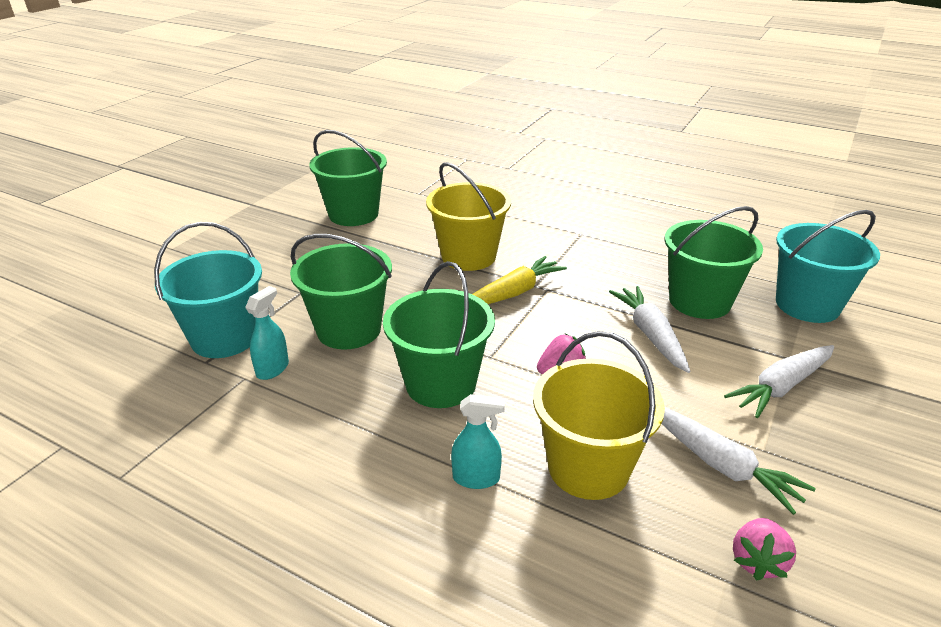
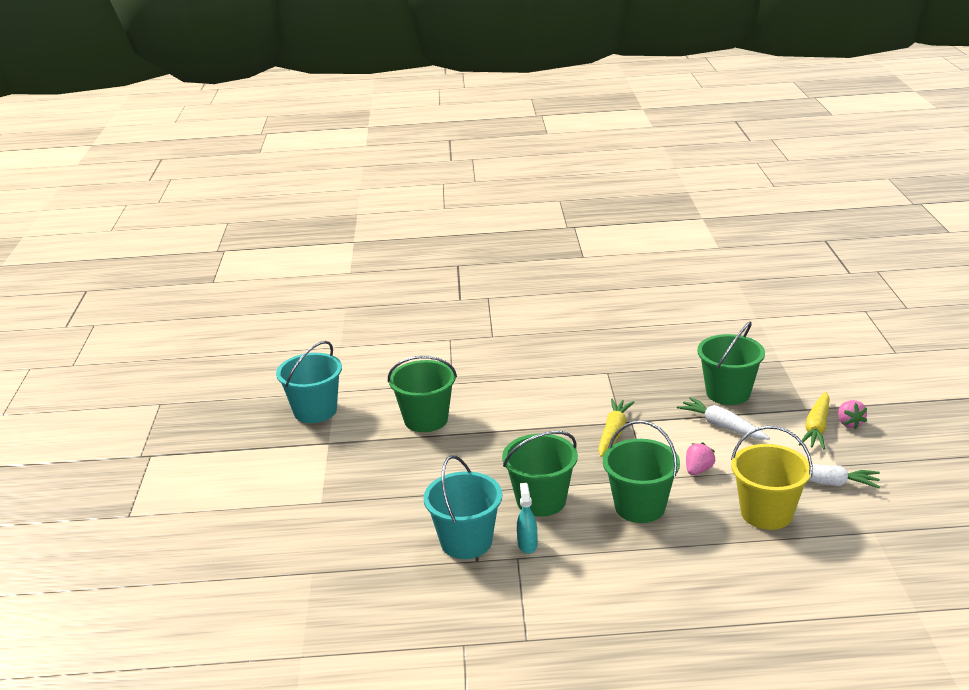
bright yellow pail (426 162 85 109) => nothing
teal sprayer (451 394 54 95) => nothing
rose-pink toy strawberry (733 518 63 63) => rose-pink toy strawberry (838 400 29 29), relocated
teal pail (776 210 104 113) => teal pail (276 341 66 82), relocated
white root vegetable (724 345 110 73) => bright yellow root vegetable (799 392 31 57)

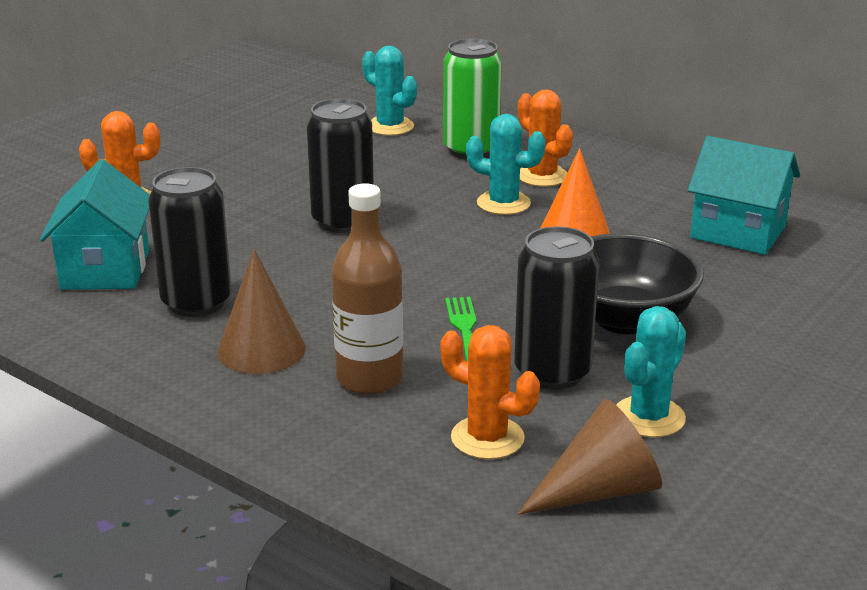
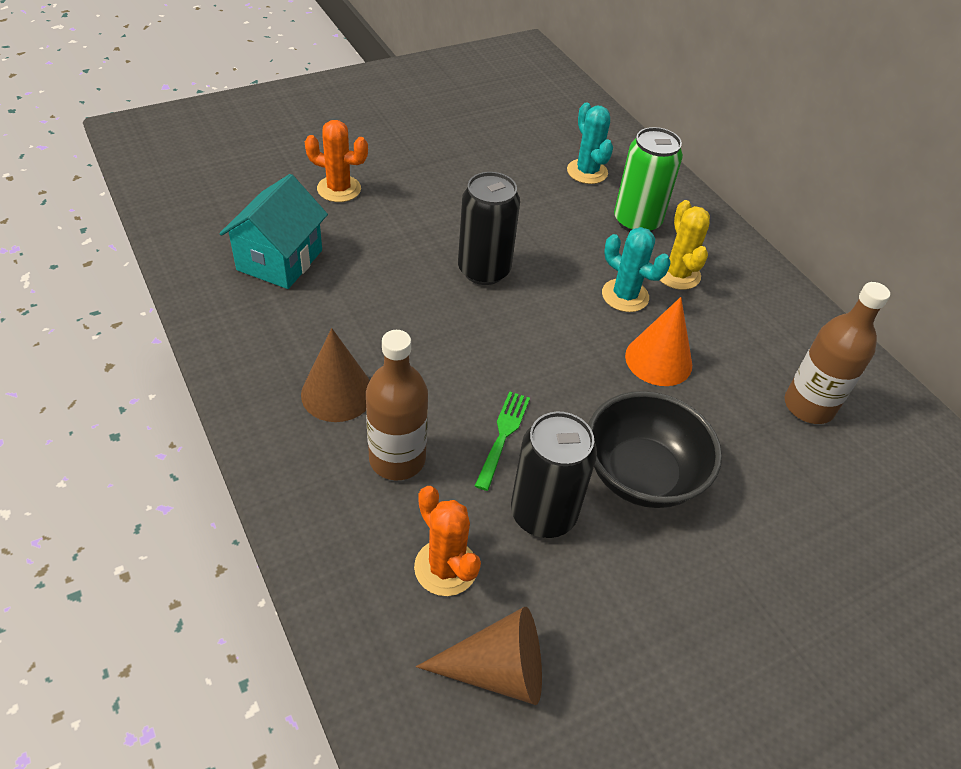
jet-black tin (148 167 84 150) => nothing
teal prickly plant (616 306 70 131) => nothing
teal toy house (688 136 112 119) => dark brown flask (785 282 105 142)
orange-coloured prickly plant (518 90 55 97) => bright yellow prickly plant (660 200 50 90)

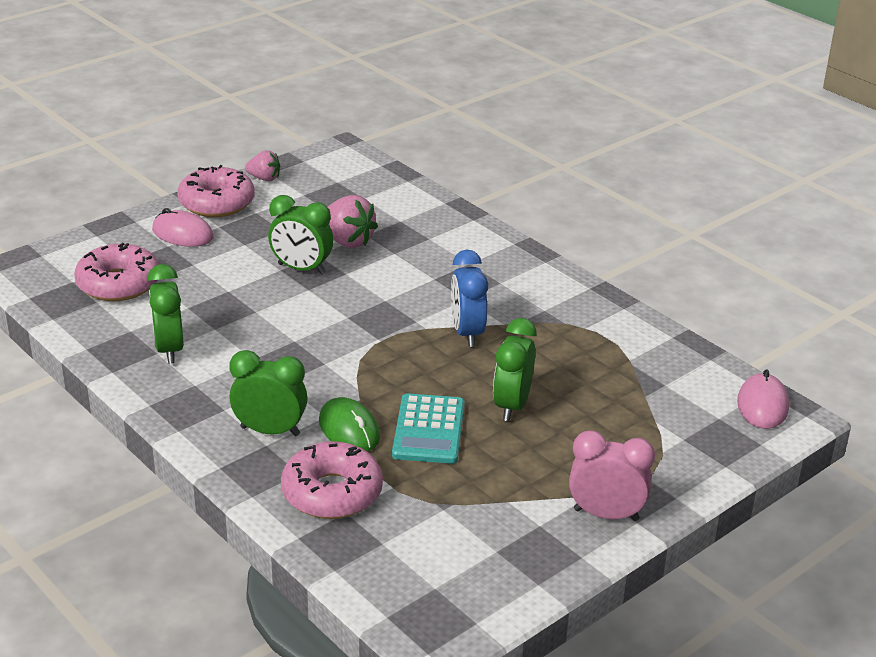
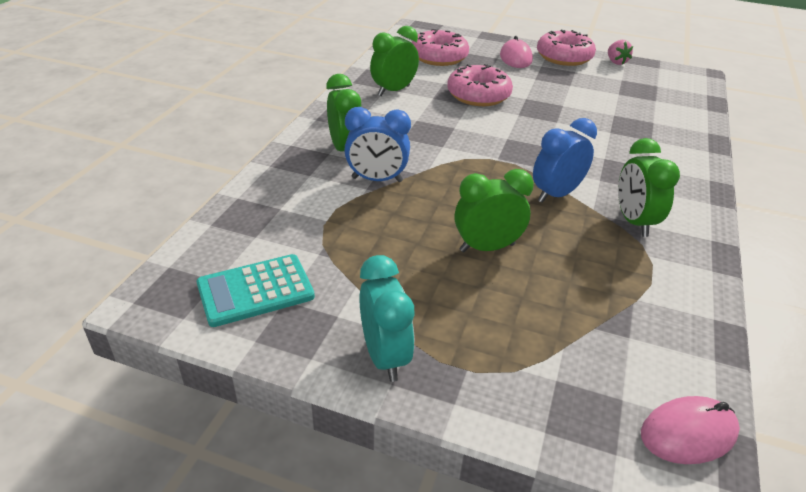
rose-pink toy strawberry (328 195 50 53) => nothing
green bedside clock (268 195 65 80) => green bedside clock (618 138 62 99), relocated
rose-pink donut (281 441 102 78) => rose-pink donut (447 64 66 42), relocated
teal adding machine (392 393 73 71) => teal adding machine (196 254 119 73), relocated
green computer mouse (319 397 61 55) => cobalt bedside clock (344 107 67 75)
rose-pink bedside clock (569 430 86 91) => teal bedside clock (359 255 56 127)

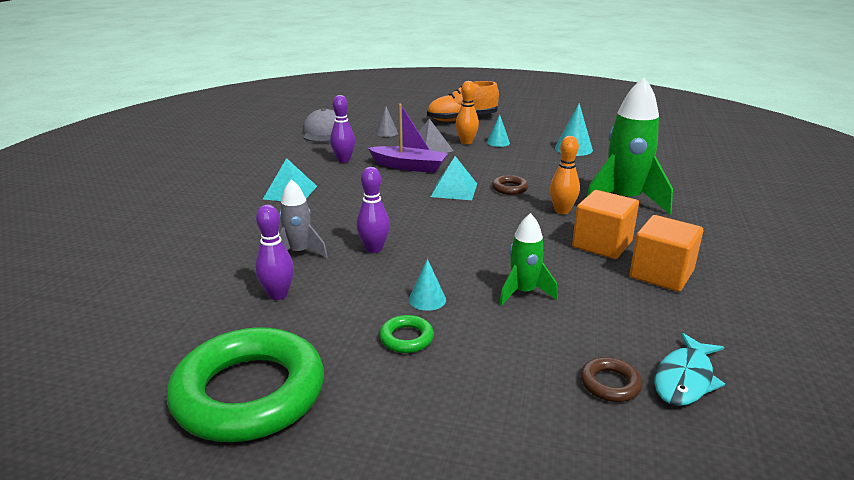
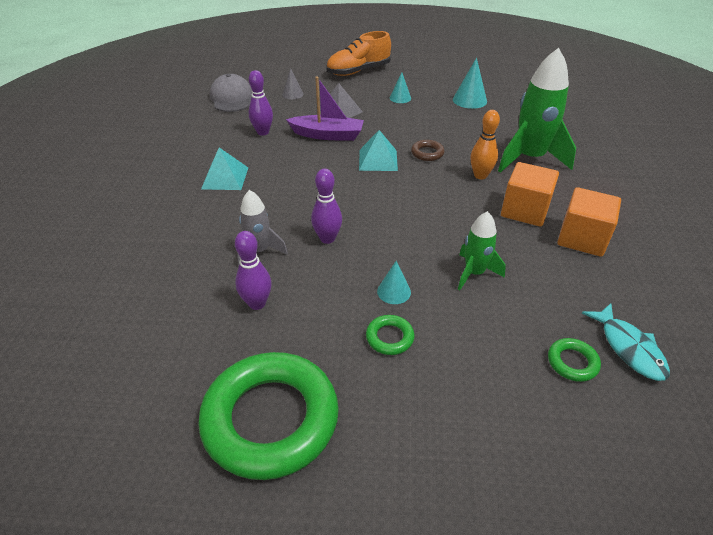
orange-coloured tenpin (455 81 24 63) => nothing
dark brown torus (580 357 62 45) => green torus (548 338 53 44)
teal toy fish (654 332 71 74) => teal toy fish (582 303 88 78), 45 degrees counterclockwise

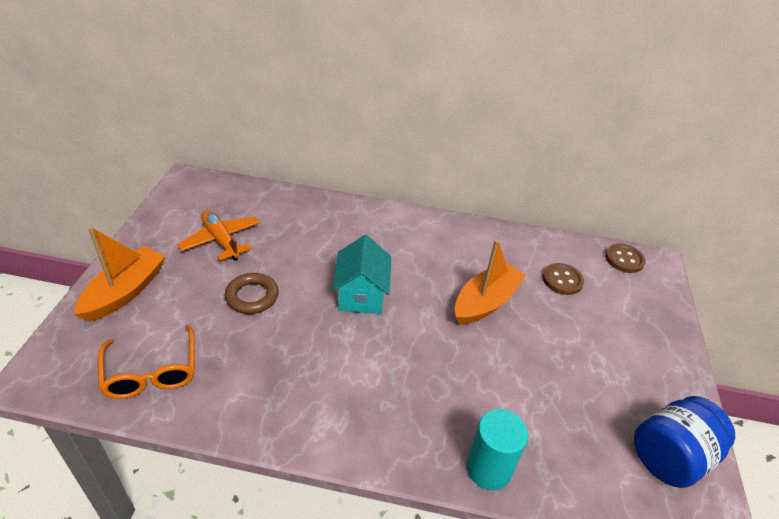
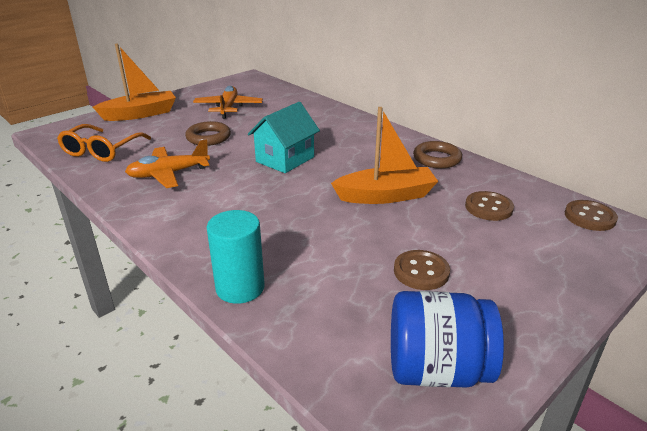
nothing => orange-coloured toy plane (125 139 85 49)
nothing => dark brown button (394 250 56 40)
nothing => dark brown torus (413 141 49 28)

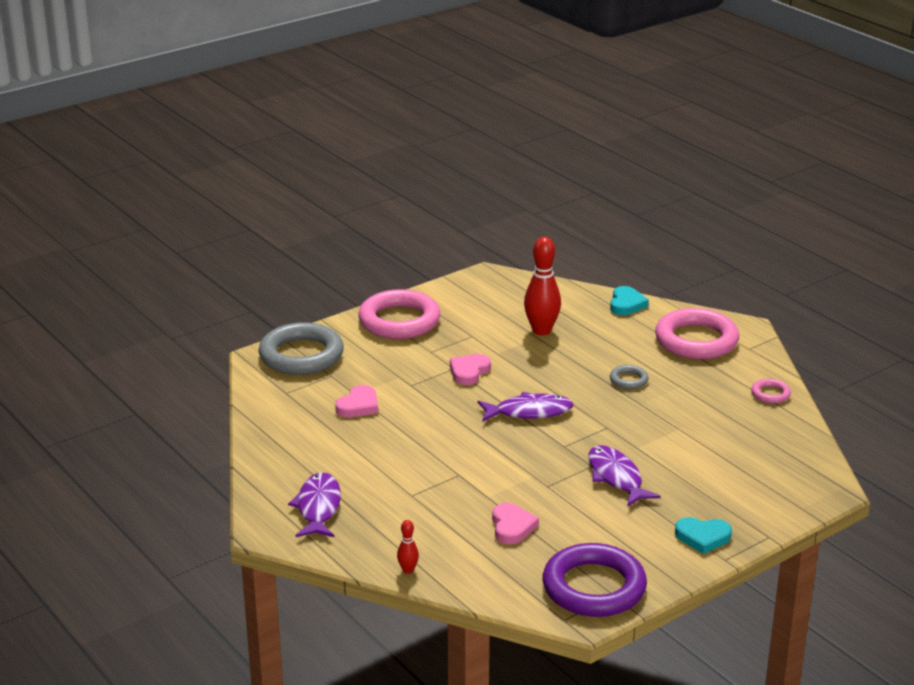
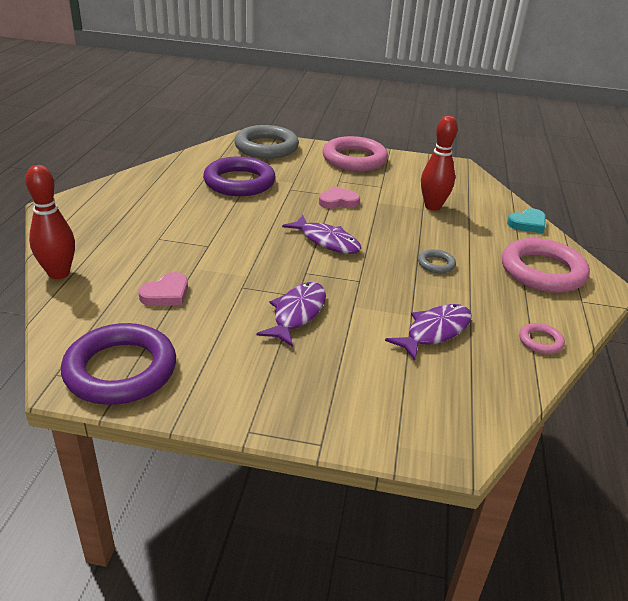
teal heart (675 517 57 37) => nothing
purple toy fish (288 472 53 65) => purple toy fish (385 304 87 57), relocated
rose-pink heart (335 385 43 32) => purple torus (203 156 73 40)
crimson tenpin (397 520 22 54) => crimson tenpin (25 165 50 114), x2.11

▸ **EXERCISE REQUIREMENTS**
Among the entries, how many lines include the word "pail"? Answer with a single number and nothing further.

▸ **TASK RESPONSE**
2